/---

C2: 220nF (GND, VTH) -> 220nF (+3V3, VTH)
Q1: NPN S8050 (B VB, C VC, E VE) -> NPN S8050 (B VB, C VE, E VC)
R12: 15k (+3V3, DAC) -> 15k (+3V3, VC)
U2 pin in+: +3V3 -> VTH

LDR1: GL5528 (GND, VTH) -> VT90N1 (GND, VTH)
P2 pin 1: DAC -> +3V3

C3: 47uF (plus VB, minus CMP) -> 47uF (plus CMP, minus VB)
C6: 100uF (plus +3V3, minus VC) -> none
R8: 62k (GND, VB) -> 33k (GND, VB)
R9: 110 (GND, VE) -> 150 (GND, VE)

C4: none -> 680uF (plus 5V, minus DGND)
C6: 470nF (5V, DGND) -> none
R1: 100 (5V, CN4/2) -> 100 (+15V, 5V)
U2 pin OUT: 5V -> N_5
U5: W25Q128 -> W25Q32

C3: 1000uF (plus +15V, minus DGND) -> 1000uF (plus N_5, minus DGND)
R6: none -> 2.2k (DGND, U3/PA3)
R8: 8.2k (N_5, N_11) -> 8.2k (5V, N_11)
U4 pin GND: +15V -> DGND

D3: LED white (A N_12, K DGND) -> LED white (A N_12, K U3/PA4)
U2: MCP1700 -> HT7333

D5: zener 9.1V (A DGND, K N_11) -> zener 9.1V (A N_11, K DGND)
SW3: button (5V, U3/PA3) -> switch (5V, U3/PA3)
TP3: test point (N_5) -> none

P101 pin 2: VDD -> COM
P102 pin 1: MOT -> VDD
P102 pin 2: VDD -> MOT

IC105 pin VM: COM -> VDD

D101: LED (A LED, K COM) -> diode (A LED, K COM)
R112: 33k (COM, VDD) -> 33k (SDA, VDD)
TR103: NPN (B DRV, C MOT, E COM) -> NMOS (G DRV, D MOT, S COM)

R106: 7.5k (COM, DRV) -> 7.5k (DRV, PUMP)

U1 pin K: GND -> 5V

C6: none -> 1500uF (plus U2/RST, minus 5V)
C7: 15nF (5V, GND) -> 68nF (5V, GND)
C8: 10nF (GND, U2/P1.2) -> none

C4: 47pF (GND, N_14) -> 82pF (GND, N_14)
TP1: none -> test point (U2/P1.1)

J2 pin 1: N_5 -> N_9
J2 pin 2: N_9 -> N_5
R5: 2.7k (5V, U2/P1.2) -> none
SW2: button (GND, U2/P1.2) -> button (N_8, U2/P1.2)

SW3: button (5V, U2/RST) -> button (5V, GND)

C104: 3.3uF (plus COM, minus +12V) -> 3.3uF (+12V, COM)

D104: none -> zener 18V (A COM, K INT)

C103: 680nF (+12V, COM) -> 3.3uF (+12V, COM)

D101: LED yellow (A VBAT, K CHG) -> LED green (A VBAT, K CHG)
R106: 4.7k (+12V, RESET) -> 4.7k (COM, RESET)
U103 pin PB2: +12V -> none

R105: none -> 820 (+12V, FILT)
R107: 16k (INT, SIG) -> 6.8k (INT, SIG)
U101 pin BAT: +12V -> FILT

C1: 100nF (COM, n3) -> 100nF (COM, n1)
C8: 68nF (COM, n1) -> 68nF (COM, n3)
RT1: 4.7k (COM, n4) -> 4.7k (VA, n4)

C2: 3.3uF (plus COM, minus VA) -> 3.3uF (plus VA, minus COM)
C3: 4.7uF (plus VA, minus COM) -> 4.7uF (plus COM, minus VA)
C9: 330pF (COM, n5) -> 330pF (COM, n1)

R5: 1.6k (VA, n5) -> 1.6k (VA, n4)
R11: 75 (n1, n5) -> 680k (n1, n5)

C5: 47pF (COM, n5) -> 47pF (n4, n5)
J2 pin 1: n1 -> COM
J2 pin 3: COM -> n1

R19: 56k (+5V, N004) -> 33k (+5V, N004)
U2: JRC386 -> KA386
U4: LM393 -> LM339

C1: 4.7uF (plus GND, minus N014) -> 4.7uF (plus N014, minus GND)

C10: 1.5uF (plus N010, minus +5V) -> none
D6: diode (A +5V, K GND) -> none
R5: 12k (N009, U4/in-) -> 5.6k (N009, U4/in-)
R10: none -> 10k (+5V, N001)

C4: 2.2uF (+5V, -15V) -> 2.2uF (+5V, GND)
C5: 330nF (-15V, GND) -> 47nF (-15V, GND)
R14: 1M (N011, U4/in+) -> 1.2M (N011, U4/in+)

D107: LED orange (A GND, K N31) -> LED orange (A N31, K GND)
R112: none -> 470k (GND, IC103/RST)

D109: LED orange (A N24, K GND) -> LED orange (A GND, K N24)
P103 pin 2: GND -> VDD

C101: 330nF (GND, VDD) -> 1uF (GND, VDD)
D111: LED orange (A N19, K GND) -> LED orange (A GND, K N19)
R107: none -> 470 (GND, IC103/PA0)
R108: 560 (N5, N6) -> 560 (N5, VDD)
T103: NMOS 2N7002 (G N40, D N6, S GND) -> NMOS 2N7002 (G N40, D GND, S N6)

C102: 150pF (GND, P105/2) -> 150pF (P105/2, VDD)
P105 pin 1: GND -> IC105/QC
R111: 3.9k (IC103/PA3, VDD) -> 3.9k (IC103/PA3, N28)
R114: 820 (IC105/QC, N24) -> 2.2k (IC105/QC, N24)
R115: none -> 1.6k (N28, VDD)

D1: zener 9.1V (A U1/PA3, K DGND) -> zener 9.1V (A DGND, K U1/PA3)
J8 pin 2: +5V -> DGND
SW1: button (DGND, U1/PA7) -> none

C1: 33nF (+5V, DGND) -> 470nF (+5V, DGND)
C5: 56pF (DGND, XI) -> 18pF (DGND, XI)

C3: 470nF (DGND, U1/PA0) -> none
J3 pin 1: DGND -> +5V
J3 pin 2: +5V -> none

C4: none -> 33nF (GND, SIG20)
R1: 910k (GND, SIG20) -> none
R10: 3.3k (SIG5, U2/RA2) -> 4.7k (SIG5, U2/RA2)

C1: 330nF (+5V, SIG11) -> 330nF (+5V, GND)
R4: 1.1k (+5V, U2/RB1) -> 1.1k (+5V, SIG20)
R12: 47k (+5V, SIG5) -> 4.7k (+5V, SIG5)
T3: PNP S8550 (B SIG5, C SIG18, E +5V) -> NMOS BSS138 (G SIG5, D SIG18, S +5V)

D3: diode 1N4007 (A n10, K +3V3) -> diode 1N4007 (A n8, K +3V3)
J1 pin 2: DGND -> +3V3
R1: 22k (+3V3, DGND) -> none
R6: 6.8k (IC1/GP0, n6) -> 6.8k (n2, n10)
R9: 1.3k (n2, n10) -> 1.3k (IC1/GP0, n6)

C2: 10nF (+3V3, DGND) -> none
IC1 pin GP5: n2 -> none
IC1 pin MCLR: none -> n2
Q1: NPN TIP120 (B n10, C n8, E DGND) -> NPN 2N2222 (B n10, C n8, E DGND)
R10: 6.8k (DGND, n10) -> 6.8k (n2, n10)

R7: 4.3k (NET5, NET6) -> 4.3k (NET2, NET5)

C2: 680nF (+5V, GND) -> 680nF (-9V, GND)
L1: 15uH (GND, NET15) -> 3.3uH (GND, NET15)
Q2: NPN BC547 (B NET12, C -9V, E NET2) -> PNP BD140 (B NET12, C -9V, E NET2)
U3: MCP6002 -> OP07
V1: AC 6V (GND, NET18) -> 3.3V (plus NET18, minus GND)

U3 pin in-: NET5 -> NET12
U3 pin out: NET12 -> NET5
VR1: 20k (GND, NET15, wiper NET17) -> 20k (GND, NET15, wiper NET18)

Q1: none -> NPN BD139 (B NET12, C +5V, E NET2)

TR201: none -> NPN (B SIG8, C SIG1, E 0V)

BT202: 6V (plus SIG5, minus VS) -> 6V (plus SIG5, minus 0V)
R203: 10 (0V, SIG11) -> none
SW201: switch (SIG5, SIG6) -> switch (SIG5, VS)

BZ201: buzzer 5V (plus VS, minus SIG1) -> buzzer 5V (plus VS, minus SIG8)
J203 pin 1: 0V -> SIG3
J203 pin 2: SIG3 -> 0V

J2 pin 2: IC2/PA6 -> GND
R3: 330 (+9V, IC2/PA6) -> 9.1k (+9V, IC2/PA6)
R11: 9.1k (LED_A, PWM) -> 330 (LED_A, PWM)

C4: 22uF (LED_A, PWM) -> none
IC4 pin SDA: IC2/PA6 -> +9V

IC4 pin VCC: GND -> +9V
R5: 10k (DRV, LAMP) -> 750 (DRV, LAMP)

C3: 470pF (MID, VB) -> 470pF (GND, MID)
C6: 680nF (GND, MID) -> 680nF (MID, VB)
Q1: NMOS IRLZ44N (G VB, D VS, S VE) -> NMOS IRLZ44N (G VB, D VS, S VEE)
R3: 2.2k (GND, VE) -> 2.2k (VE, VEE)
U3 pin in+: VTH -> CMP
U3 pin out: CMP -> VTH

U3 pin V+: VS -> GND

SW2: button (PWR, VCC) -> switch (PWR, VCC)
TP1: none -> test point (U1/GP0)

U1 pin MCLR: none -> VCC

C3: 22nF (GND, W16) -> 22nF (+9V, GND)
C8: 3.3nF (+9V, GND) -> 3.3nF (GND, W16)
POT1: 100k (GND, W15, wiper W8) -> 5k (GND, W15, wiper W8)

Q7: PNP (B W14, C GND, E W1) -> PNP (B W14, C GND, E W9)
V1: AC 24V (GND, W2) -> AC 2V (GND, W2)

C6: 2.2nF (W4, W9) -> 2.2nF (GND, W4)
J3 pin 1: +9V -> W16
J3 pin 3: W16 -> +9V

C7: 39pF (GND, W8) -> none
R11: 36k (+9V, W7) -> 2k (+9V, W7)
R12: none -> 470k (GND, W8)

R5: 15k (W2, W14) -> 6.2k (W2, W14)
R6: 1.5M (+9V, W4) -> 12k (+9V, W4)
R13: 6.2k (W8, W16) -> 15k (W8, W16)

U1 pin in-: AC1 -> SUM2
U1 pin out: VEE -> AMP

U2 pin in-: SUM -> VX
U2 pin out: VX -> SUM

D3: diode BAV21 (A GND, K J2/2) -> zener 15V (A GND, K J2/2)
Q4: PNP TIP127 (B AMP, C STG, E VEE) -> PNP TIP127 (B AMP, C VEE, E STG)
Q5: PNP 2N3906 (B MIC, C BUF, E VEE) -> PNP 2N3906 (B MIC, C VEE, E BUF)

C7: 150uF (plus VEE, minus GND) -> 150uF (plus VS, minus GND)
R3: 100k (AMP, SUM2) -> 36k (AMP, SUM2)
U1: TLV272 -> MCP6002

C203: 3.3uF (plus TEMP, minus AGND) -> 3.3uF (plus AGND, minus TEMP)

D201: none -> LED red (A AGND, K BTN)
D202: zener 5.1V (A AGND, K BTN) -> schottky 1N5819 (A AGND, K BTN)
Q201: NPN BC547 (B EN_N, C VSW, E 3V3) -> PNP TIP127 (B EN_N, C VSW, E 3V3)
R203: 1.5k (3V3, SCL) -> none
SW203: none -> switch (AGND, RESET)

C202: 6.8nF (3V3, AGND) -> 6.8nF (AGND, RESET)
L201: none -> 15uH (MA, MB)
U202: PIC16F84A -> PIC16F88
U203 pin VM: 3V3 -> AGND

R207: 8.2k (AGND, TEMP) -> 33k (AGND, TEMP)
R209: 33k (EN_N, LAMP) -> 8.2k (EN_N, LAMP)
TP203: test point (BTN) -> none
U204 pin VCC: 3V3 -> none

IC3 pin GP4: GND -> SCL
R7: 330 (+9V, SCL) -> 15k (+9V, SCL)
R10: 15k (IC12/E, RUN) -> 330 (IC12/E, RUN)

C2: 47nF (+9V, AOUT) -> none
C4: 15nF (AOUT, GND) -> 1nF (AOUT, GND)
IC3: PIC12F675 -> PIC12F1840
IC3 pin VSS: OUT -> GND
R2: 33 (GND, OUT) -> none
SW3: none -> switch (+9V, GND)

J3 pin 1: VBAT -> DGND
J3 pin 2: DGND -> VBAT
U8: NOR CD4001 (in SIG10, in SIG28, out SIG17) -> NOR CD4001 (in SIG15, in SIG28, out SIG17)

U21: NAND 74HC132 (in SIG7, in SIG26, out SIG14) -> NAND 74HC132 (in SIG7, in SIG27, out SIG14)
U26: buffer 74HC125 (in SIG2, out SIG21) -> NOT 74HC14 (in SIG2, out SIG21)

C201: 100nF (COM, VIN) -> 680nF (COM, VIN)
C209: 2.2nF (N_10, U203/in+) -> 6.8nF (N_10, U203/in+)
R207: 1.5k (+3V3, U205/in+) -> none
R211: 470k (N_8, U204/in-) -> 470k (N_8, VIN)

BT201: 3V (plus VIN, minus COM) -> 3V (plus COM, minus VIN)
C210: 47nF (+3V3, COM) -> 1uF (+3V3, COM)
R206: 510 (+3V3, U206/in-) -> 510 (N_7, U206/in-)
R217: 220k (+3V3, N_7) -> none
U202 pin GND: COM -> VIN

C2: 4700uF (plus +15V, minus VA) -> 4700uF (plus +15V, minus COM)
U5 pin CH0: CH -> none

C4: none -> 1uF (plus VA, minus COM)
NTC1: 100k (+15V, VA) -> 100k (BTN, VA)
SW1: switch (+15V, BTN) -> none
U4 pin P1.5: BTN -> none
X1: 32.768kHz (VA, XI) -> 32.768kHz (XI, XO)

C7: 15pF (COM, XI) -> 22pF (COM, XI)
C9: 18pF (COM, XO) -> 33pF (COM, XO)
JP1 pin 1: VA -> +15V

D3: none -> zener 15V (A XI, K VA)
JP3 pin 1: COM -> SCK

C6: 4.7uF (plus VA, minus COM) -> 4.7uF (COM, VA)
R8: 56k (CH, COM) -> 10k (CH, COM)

\---

* [EXERCISE]: Everything above from the line containing "D201: none -> LED red (A AGND, K BTN)" down to the line containing "R207: 8.2k (AGND, TEMP) -> 33k (AGND, TEMP)" should be copied exactly, both end lines included, and nothing else.

* [EXERCISE ANSWER]:
D201: none -> LED red (A AGND, K BTN)
D202: zener 5.1V (A AGND, K BTN) -> schottky 1N5819 (A AGND, K BTN)
Q201: NPN BC547 (B EN_N, C VSW, E 3V3) -> PNP TIP127 (B EN_N, C VSW, E 3V3)
R203: 1.5k (3V3, SCL) -> none
SW203: none -> switch (AGND, RESET)

C202: 6.8nF (3V3, AGND) -> 6.8nF (AGND, RESET)
L201: none -> 15uH (MA, MB)
U202: PIC16F84A -> PIC16F88
U203 pin VM: 3V3 -> AGND

R207: 8.2k (AGND, TEMP) -> 33k (AGND, TEMP)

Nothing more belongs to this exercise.